- [WHAT THE EXERCISE ASKS]
From the records below, copy every line that contains the word "cell".

##########

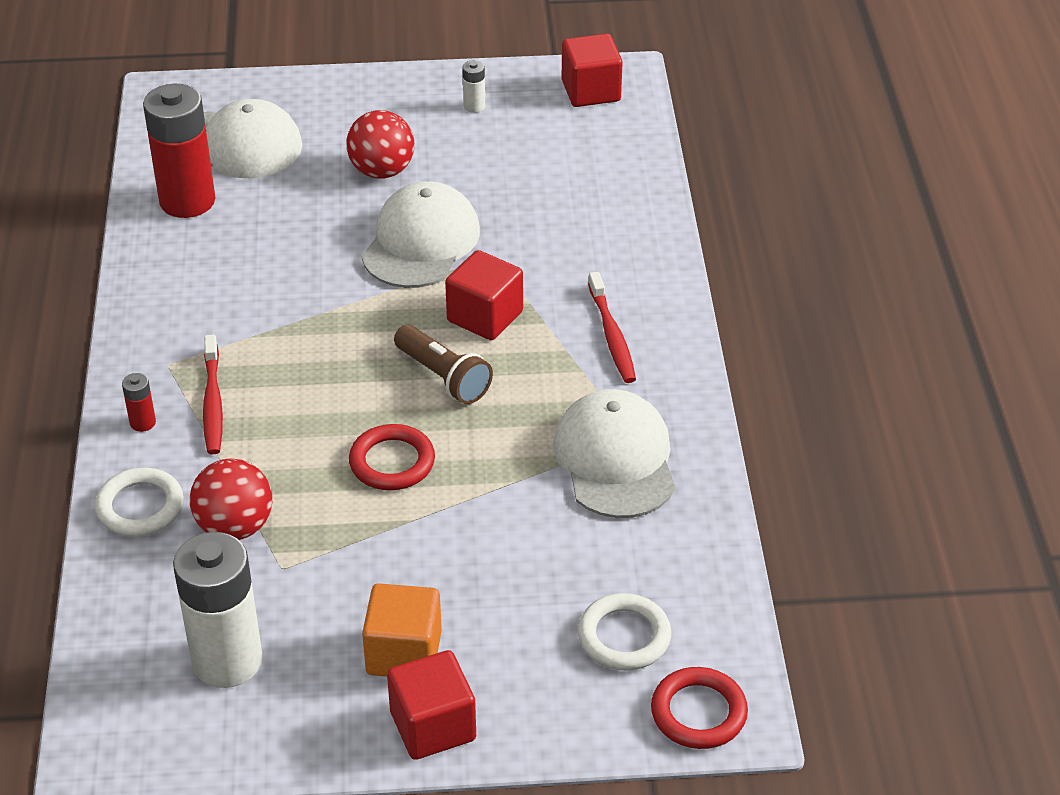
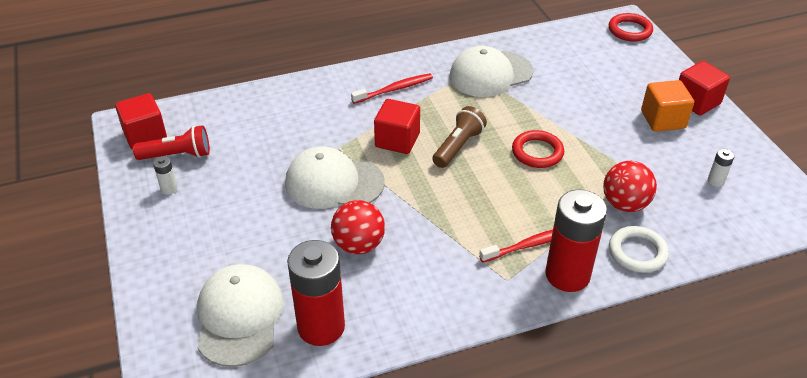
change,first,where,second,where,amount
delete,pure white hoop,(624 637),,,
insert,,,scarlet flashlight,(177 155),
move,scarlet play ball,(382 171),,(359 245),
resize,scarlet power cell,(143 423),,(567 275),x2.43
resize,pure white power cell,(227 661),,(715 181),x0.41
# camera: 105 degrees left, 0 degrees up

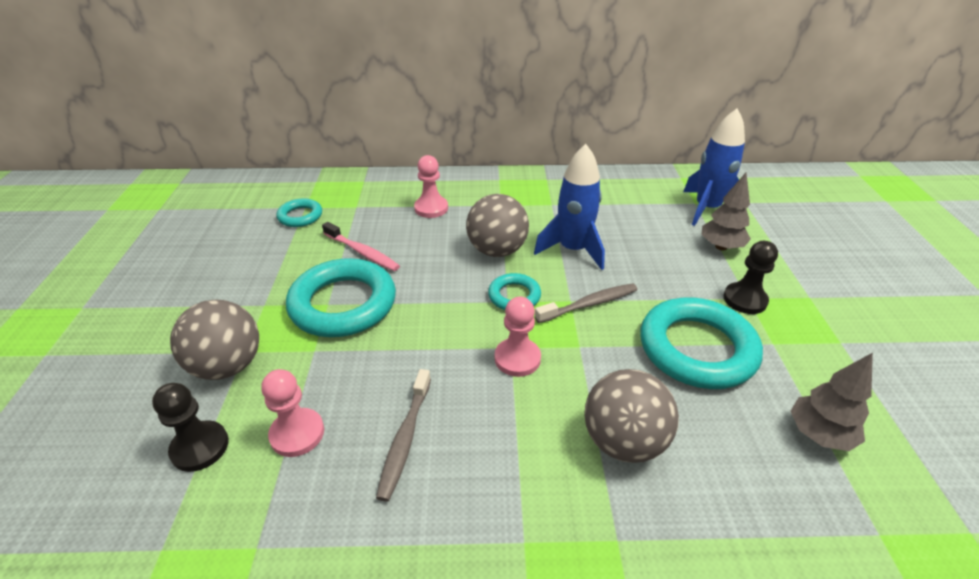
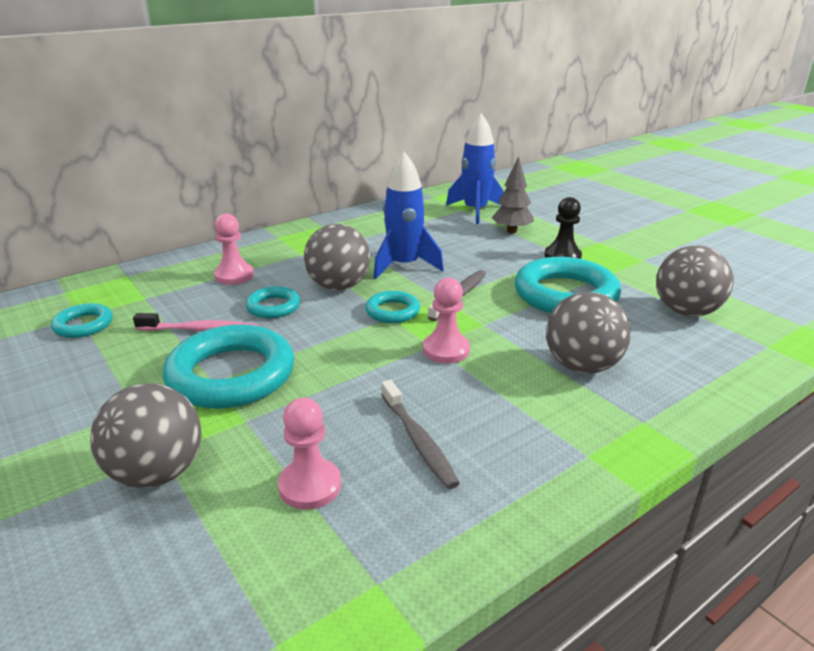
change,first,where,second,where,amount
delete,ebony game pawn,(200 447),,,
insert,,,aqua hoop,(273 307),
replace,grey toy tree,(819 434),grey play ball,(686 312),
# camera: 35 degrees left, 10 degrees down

##########

- [ANSWER AREA]
resize,scarlet power cell,(143 423),,(567 275),x2.43
resize,pure white power cell,(227 661),,(715 181),x0.41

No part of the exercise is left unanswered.